[Stored items]

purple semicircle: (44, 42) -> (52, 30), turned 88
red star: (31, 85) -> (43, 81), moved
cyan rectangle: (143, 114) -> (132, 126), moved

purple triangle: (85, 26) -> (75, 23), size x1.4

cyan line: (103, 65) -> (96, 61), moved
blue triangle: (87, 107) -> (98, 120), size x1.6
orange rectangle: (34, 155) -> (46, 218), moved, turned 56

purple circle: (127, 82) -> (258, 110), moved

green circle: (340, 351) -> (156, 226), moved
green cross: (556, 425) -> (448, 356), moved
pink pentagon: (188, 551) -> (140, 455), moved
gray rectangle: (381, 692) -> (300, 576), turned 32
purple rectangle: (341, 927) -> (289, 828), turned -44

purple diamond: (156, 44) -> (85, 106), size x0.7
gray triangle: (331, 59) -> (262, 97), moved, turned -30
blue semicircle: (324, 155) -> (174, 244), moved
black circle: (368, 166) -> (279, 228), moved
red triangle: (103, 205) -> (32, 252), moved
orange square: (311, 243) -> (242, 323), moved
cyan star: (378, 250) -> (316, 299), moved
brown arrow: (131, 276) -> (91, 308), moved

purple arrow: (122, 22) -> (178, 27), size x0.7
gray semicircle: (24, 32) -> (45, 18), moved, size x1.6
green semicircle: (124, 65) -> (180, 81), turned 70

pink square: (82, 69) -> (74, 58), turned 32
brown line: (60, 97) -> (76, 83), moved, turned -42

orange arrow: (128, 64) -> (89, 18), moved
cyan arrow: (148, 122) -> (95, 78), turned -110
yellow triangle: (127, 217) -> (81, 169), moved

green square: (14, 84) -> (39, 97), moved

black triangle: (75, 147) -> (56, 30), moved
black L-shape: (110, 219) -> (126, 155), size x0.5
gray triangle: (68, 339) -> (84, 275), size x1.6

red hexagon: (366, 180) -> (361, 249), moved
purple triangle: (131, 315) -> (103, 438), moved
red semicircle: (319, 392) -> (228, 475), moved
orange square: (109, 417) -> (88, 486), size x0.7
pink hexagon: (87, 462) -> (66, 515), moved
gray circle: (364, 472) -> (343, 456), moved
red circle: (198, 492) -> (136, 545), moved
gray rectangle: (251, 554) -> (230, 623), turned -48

**WHAT TO WORK ON:** Word for word, write out every record.

**SOLUTION TO THE PROBLEM:**
purple semicircle: (44, 42) -> (52, 30), turned 88
red star: (31, 85) -> (43, 81), moved
cyan rectangle: (143, 114) -> (132, 126), moved

purple triangle: (85, 26) -> (75, 23), size x1.4

cyan line: (103, 65) -> (96, 61), moved
blue triangle: (87, 107) -> (98, 120), size x1.6
orange rectangle: (34, 155) -> (46, 218), moved, turned 56

purple circle: (127, 82) -> (258, 110), moved

green circle: (340, 351) -> (156, 226), moved
green cross: (556, 425) -> (448, 356), moved
pink pentagon: (188, 551) -> (140, 455), moved
gray rectangle: (381, 692) -> (300, 576), turned 32
purple rectangle: (341, 927) -> (289, 828), turned -44

purple diamond: (156, 44) -> (85, 106), size x0.7
gray triangle: (331, 59) -> (262, 97), moved, turned -30
blue semicircle: (324, 155) -> (174, 244), moved
black circle: (368, 166) -> (279, 228), moved
red triangle: (103, 205) -> (32, 252), moved
orange square: (311, 243) -> (242, 323), moved
cyan star: (378, 250) -> (316, 299), moved
brown arrow: (131, 276) -> (91, 308), moved

purple arrow: (122, 22) -> (178, 27), size x0.7
gray semicircle: (24, 32) -> (45, 18), moved, size x1.6
green semicircle: (124, 65) -> (180, 81), turned 70

pink square: (82, 69) -> (74, 58), turned 32
brown line: (60, 97) -> (76, 83), moved, turned -42

orange arrow: (128, 64) -> (89, 18), moved
cyan arrow: (148, 122) -> (95, 78), turned -110
yellow triangle: (127, 217) -> (81, 169), moved

green square: (14, 84) -> (39, 97), moved

black triangle: (75, 147) -> (56, 30), moved
black L-shape: (110, 219) -> (126, 155), size x0.5
gray triangle: (68, 339) -> (84, 275), size x1.6

red hexagon: (366, 180) -> (361, 249), moved
purple triangle: (131, 315) -> (103, 438), moved
red semicircle: (319, 392) -> (228, 475), moved
orange square: (109, 417) -> (88, 486), size x0.7
pink hexagon: (87, 462) -> (66, 515), moved
gray circle: (364, 472) -> (343, 456), moved
red circle: (198, 492) -> (136, 545), moved
gray rectangle: (251, 554) -> (230, 623), turned -48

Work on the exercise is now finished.